From the first line to the last, print the records exactly, leaving out the pictures.

(Exercise data)

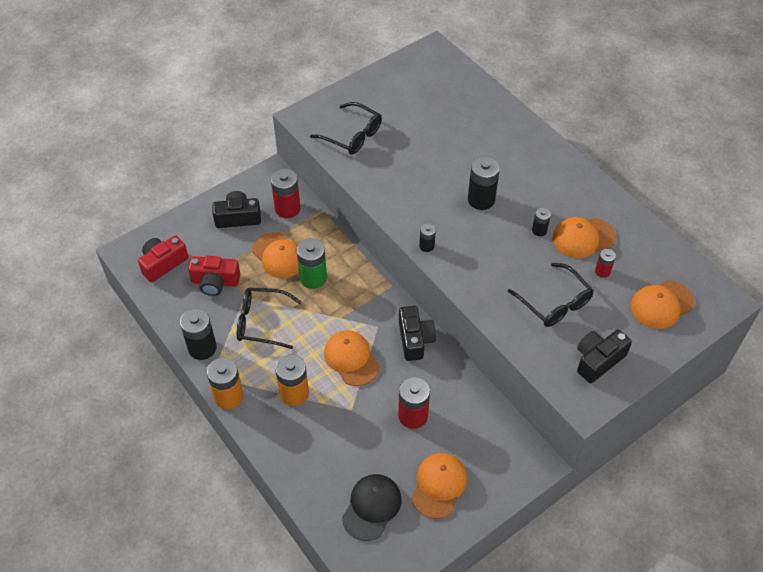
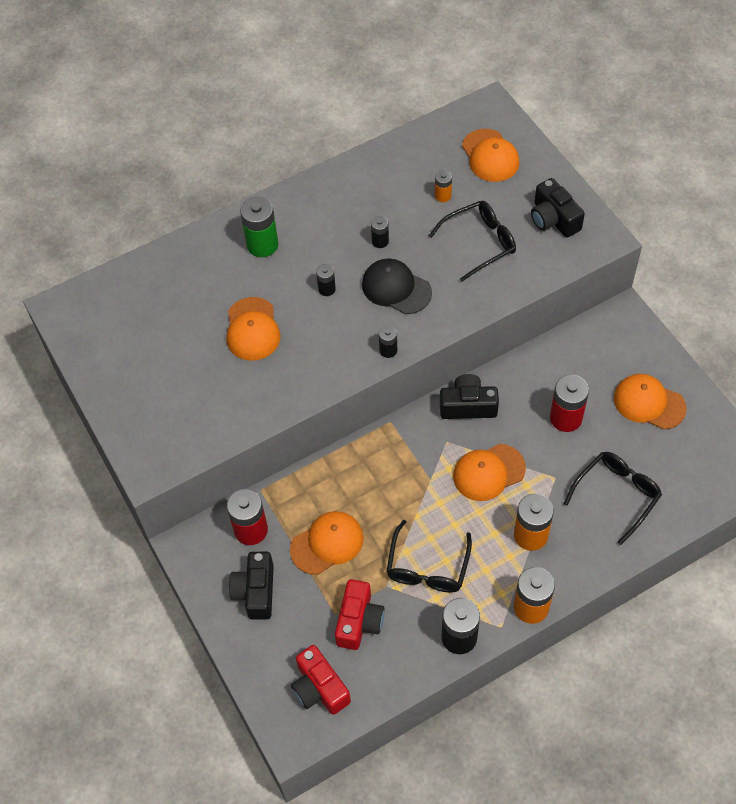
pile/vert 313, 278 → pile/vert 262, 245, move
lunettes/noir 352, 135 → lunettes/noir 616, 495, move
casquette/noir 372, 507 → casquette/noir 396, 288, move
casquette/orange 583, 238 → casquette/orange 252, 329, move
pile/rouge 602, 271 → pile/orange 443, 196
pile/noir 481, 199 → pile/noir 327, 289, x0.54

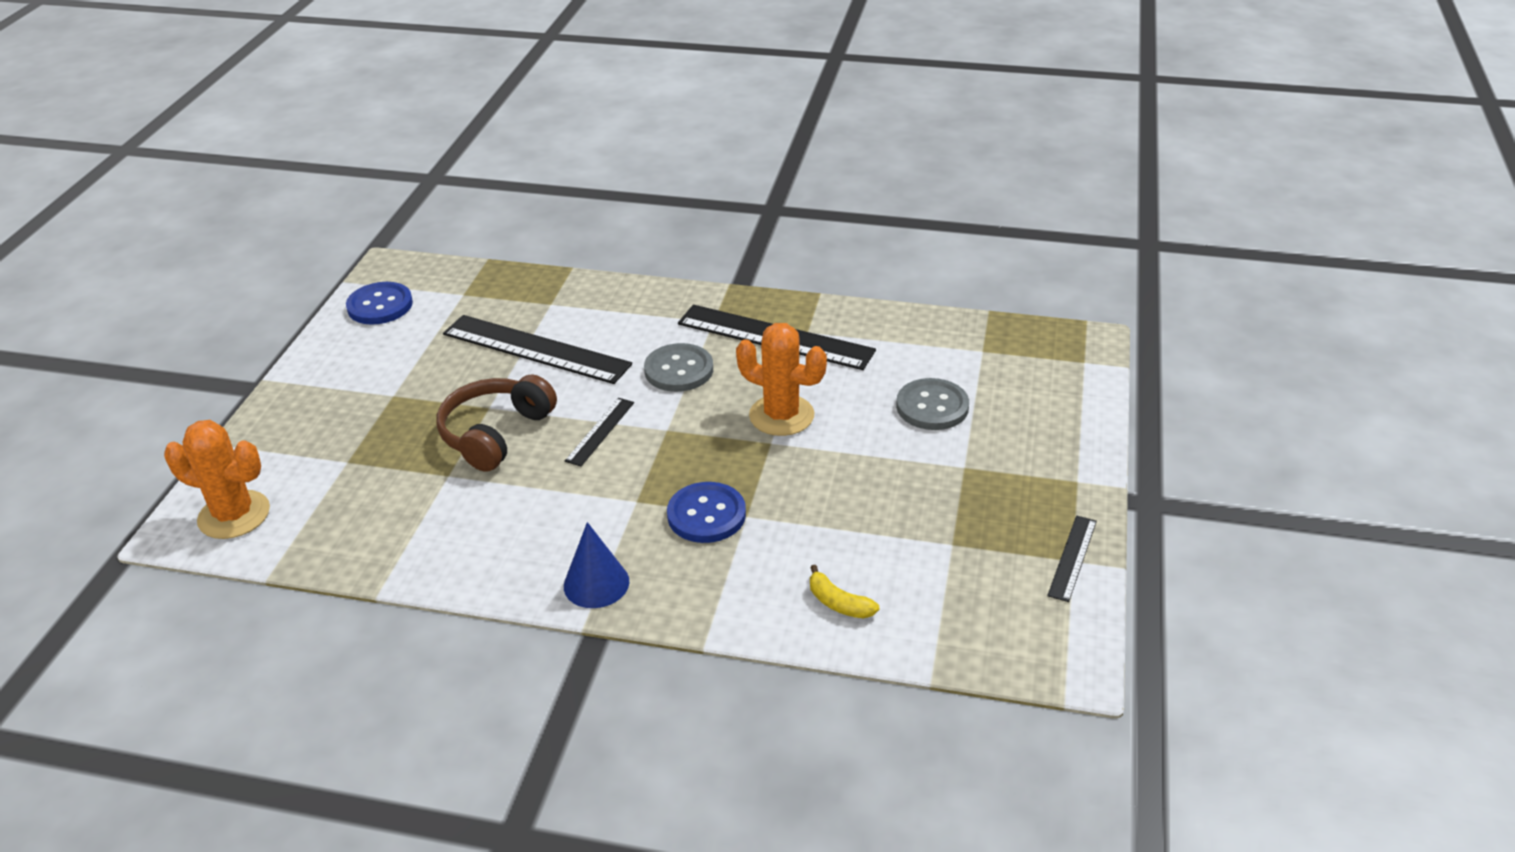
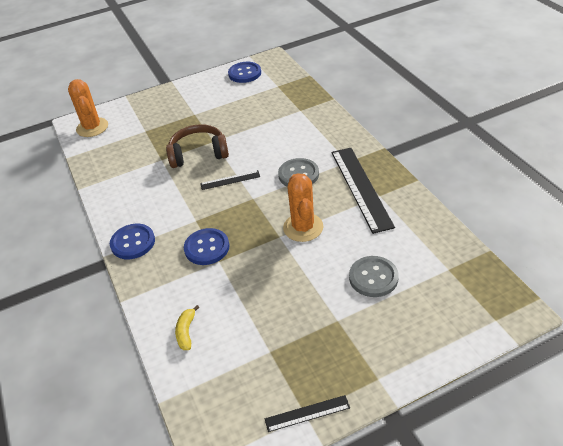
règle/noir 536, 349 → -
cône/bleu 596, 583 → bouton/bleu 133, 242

(End Exercise data)

Output of the task.
pile/vert 313, 278 → pile/vert 262, 245, move
lunettes/noir 352, 135 → lunettes/noir 616, 495, move
casquette/noir 372, 507 → casquette/noir 396, 288, move
casquette/orange 583, 238 → casquette/orange 252, 329, move
pile/rouge 602, 271 → pile/orange 443, 196
pile/noir 481, 199 → pile/noir 327, 289, x0.54

règle/noir 536, 349 → -
cône/bleu 596, 583 → bouton/bleu 133, 242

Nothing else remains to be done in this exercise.